Text and item location entries:

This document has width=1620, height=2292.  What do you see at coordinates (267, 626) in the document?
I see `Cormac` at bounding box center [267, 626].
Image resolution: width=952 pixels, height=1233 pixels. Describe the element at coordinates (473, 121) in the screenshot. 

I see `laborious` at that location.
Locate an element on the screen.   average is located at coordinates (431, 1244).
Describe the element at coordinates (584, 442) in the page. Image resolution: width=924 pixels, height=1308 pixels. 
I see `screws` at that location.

◆ Given problem
Collect every line of the records above that contains the string "width", and copy each one in full.

◆ Output for this task
This document has width=1620, height=2292.  What do you see at coordinates (267, 626) in the document?
Image resolution: width=952 pixels, height=1233 pixels. Describe the element at coordinates (473, 121) in the screenshot. 
Describe the element at coordinates (584, 442) in the page. Image resolution: width=924 pixels, height=1308 pixels. 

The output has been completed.